BEGIN Provided entries

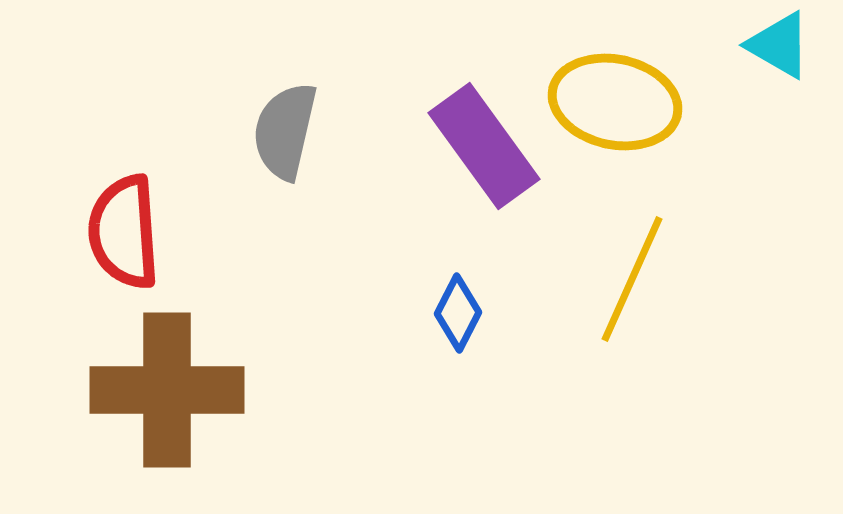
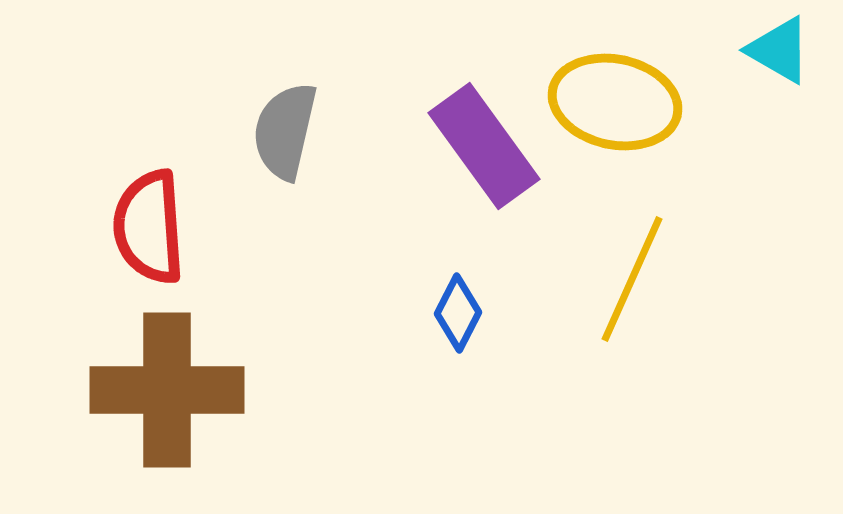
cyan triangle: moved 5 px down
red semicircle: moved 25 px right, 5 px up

END Provided entries
BEGIN Provided entries

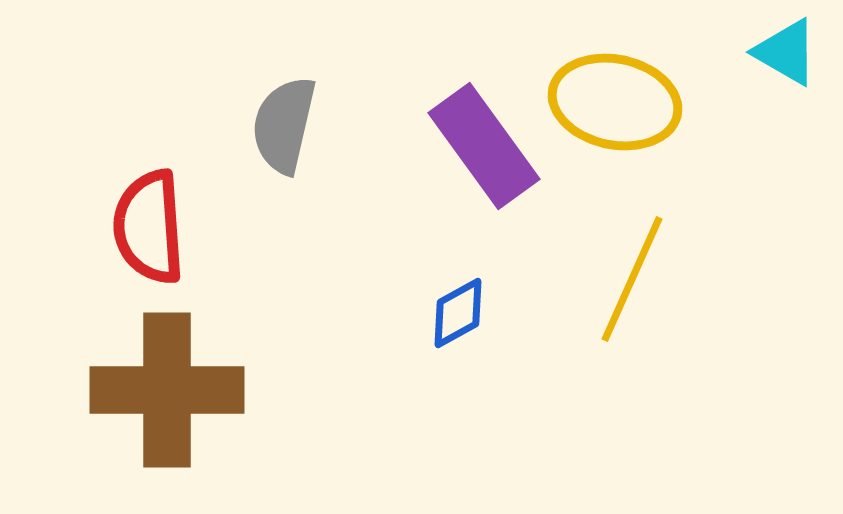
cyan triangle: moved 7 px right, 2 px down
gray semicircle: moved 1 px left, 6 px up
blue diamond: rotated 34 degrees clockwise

END Provided entries

*Exercise task*. Put the rows into a JSON list of strings, one string per line and no blank lines, starting at the line that contains "cyan triangle: moved 5 px down" and stopping after the line that contains "red semicircle: moved 25 px right, 5 px up".

*The reply*.
[
  "cyan triangle: moved 5 px down",
  "red semicircle: moved 25 px right, 5 px up"
]